Collected data entries
★ ★ ★ ★ ★ ★ ★
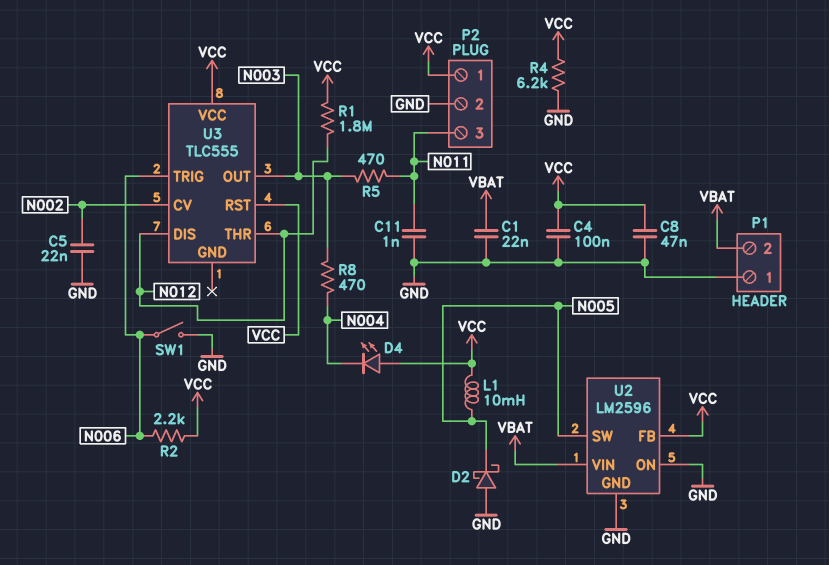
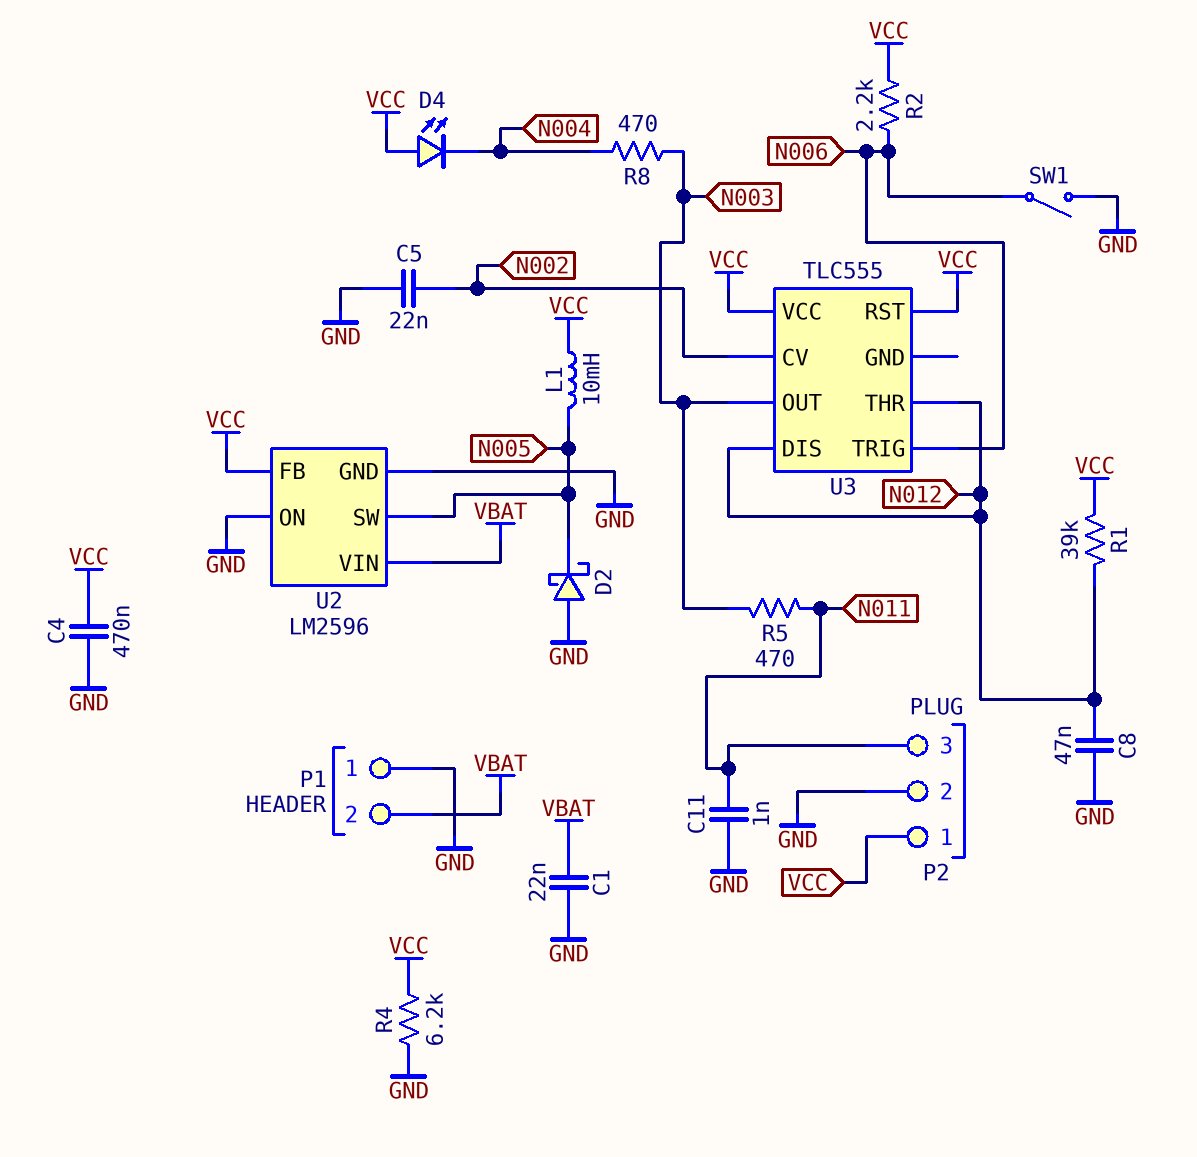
C4: 100nF (GND, VCC) -> 470nF (GND, VCC)
C8: 47nF (GND, VCC) -> 47nF (GND, N012)
R1: 1.8M (N012, VCC) -> 39k (N012, VCC)

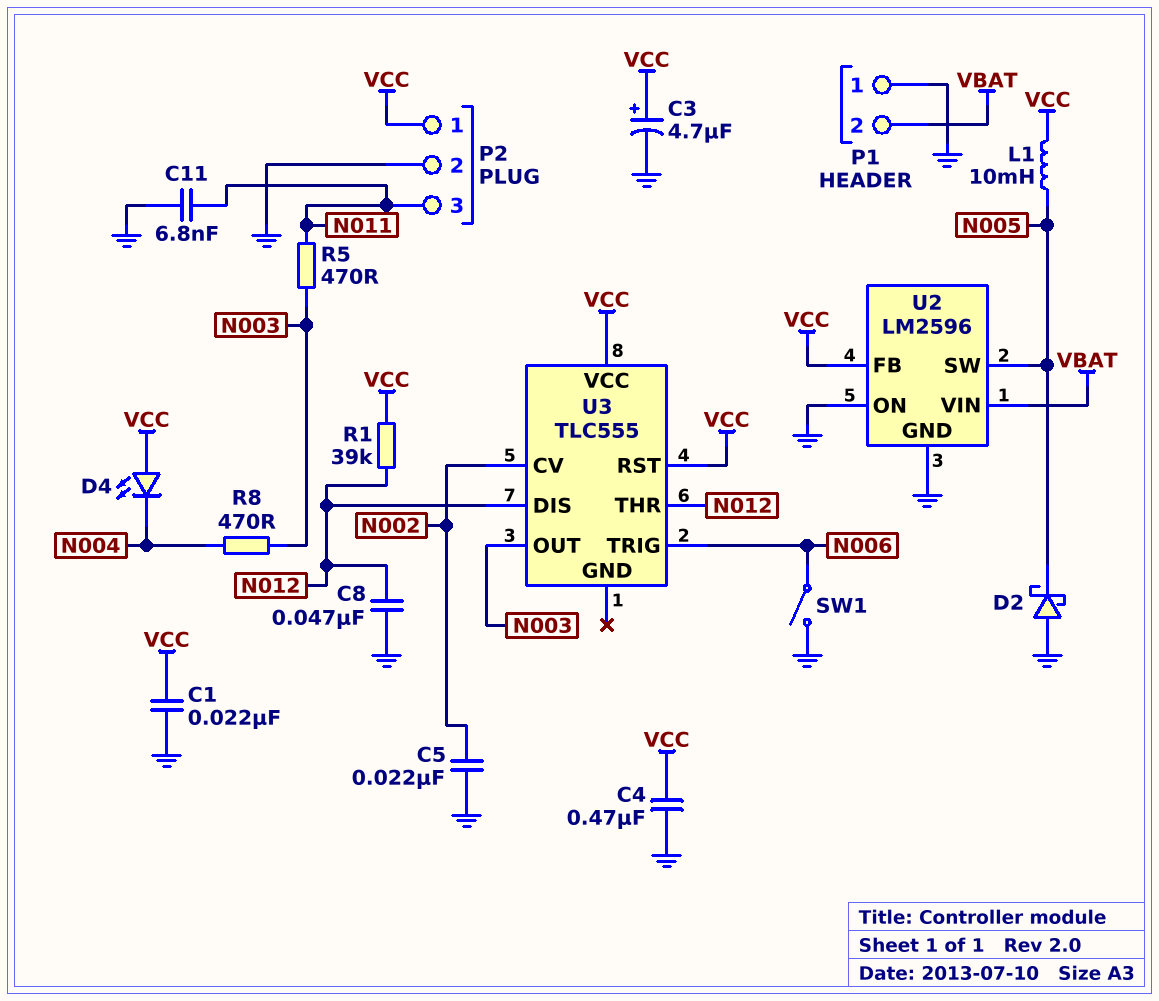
C1: 22nF (GND, VBAT) -> 22nF (GND, VCC)
C3: none -> 4.7uF (plus VCC, minus GND)
C11: 1nF (GND, N011) -> 6.8nF (GND, N011)
R2: 2.2k (N006, VCC) -> none
R4: 6.2k (GND, VCC) -> none

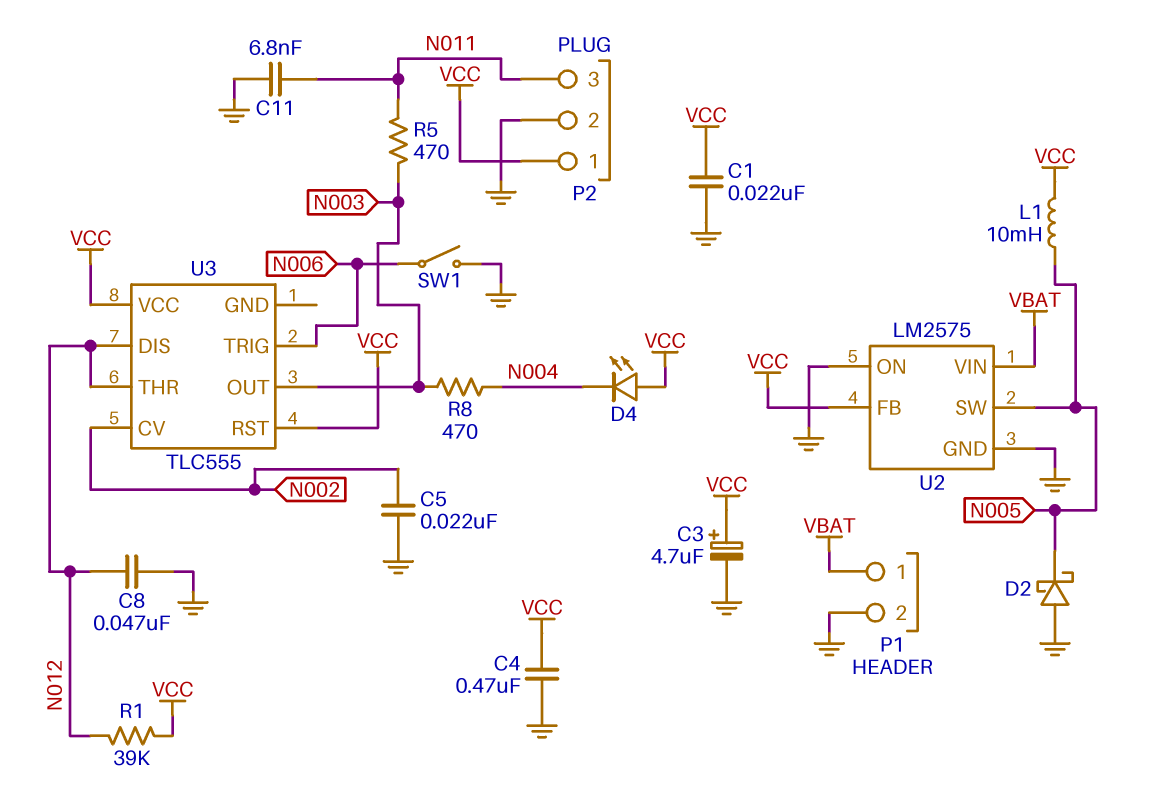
P1 pin 1: GND -> VBAT
P1 pin 2: VBAT -> GND
U2: LM2596 -> LM2575

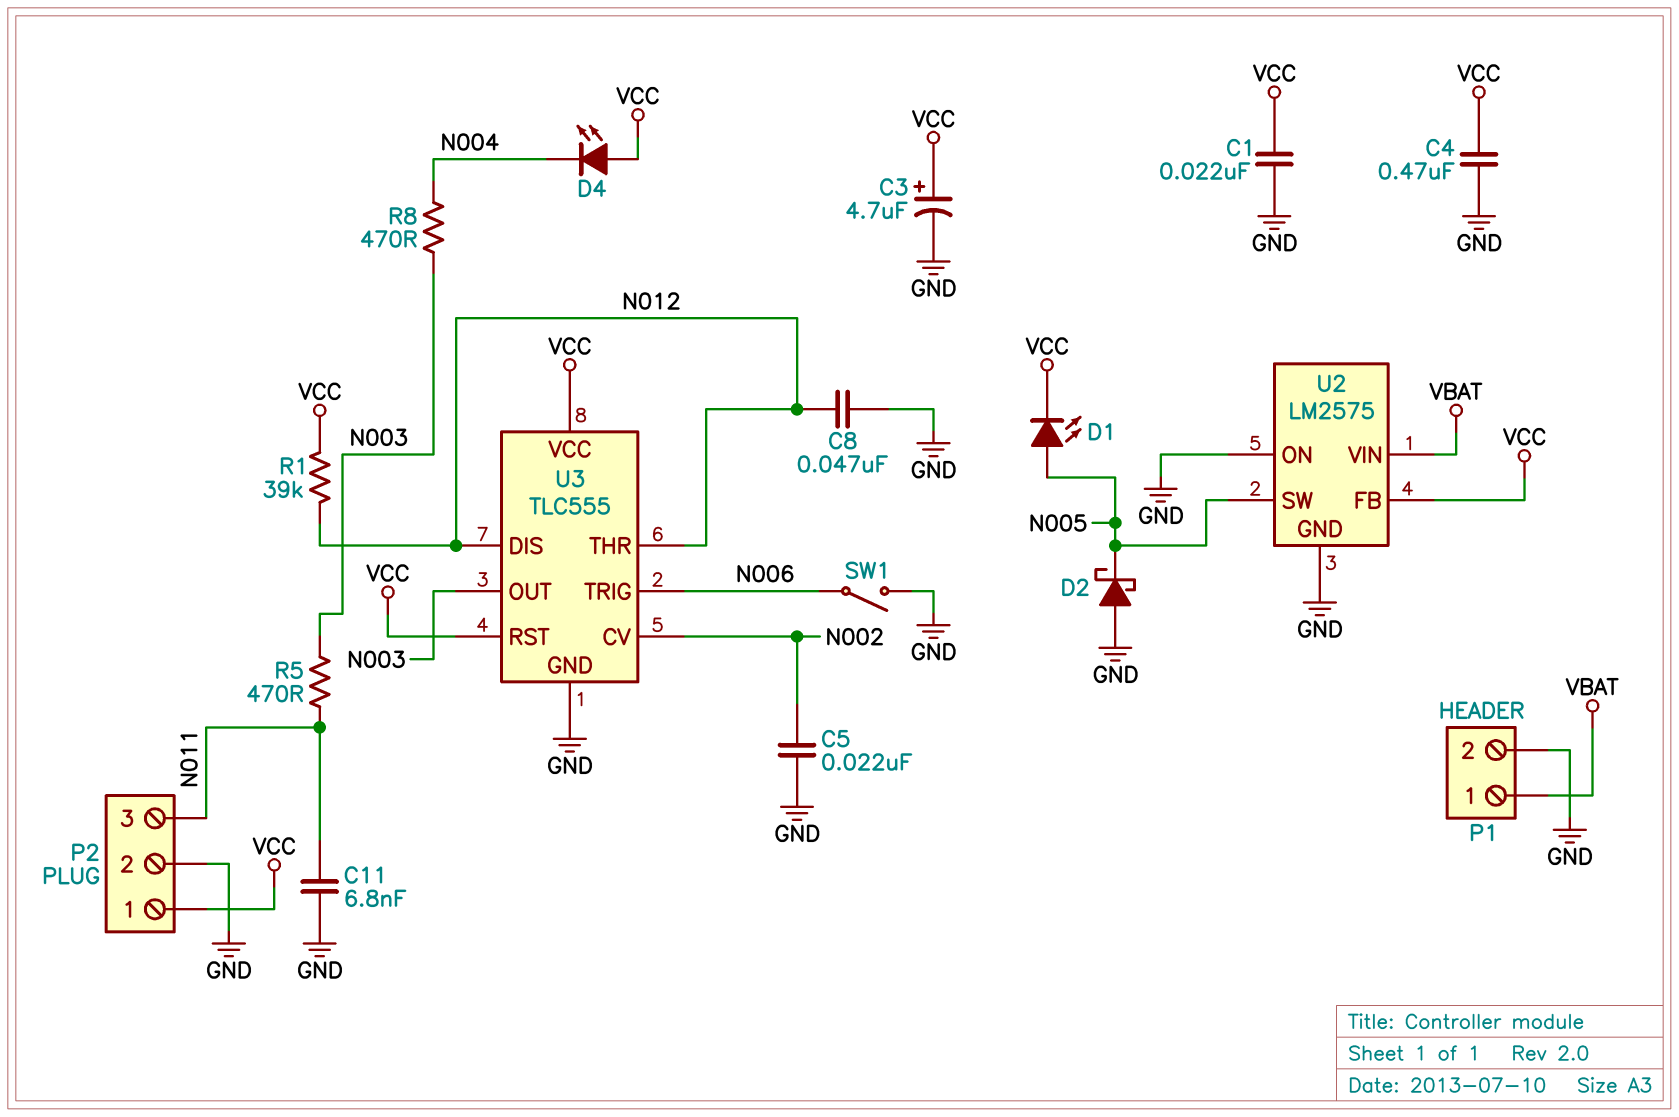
D1: none -> LED (A N005, K VCC)
L1: 10mH (N005, VCC) -> none
U3 pin GND: none -> GND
★ ★ ★ ★ ★ ★ ★
## [What you should do]
Using the records above, report each line with the string "VBAT".

## [Response to the exercise]
C1: 22nF (GND, VBAT) -> 22nF (GND, VCC)
P1 pin 1: GND -> VBAT
P1 pin 2: VBAT -> GND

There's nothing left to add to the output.